Return the data below exactly, minus the pictures.

•••

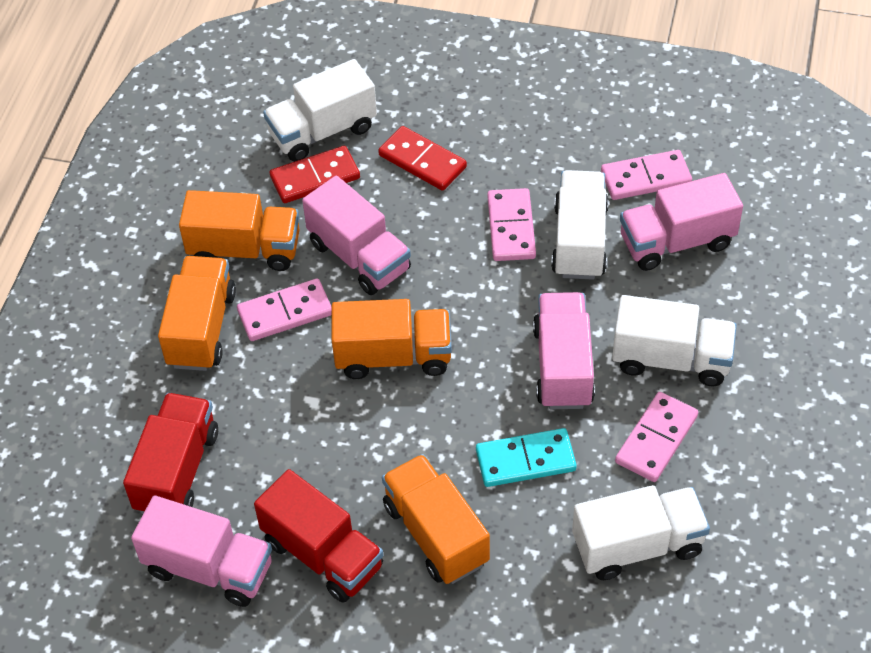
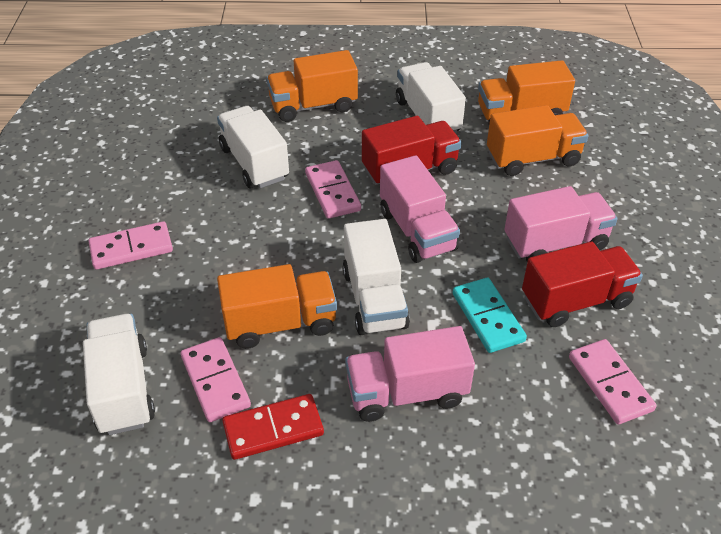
pink truck: 4 -> 3
red domino: 2 -> 1

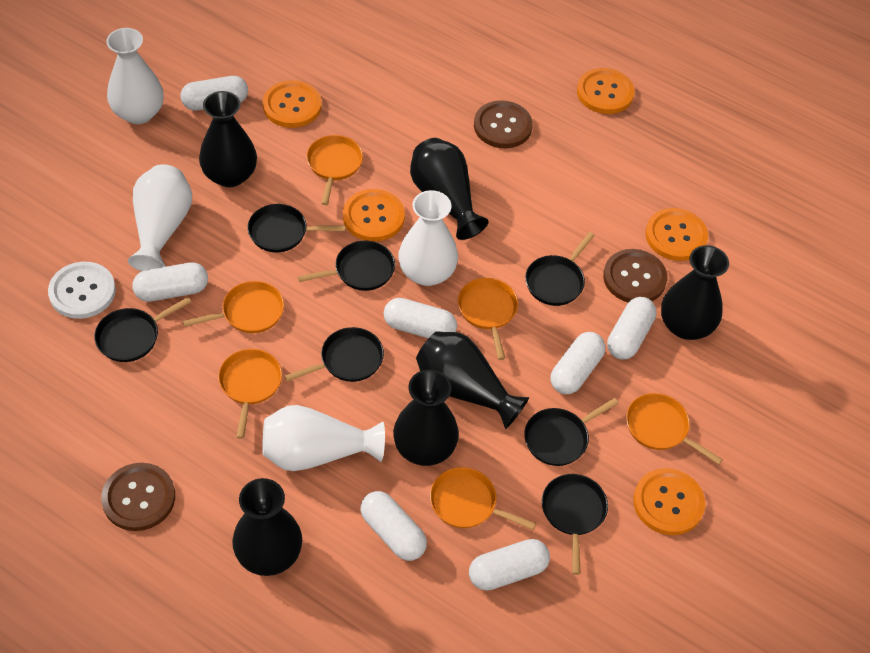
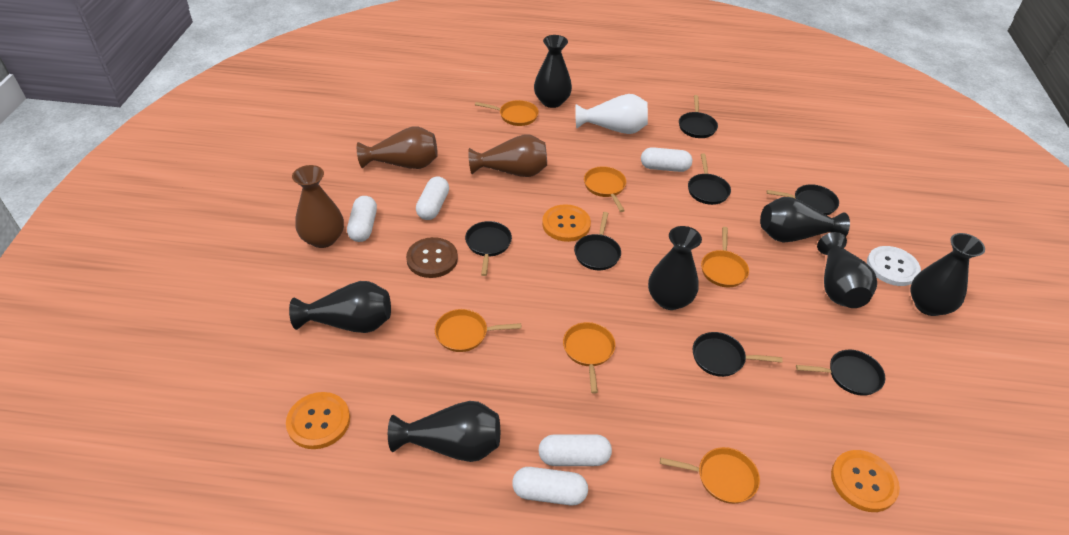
black vase: 6 -> 7
brown button: 3 -> 1
brown vase: 0 -> 3
orange button: 5 -> 3
white capsule: 7 -> 5
white vase: 4 -> 1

•••

§ Written response
pink truck: 4 -> 3
red domino: 2 -> 1

black vase: 6 -> 7
brown button: 3 -> 1
brown vase: 0 -> 3
orange button: 5 -> 3
white capsule: 7 -> 5
white vase: 4 -> 1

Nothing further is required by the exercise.